» **Task brief**:
The expected output is each line in the data below that includes the string "padlock".

(Object transformation records)
....................

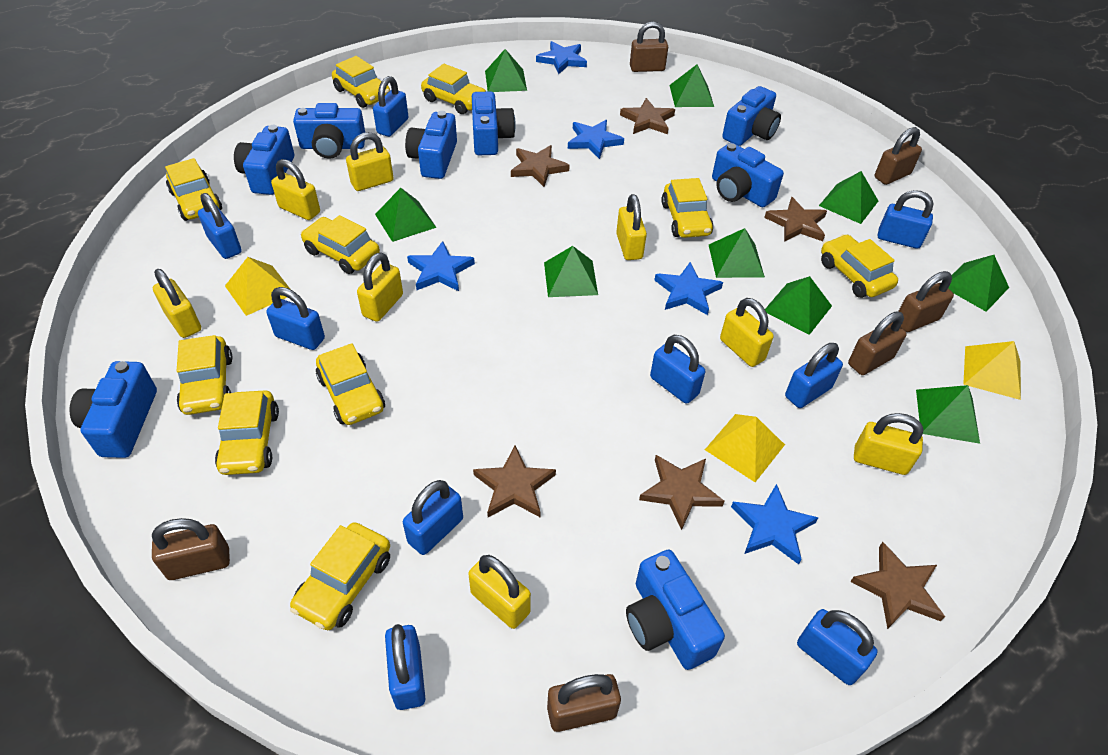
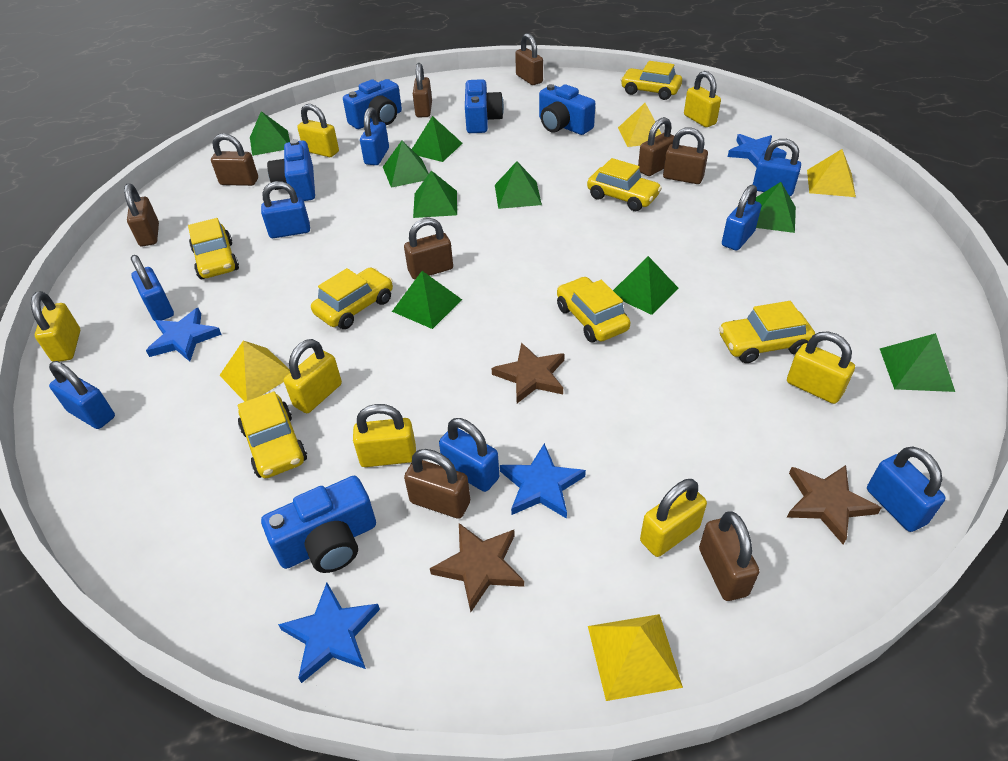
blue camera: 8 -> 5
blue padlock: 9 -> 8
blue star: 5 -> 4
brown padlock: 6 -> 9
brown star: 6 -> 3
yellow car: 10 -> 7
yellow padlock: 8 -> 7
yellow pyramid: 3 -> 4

....................

» **Finished task**:
blue padlock: 9 -> 8
brown padlock: 6 -> 9
yellow padlock: 8 -> 7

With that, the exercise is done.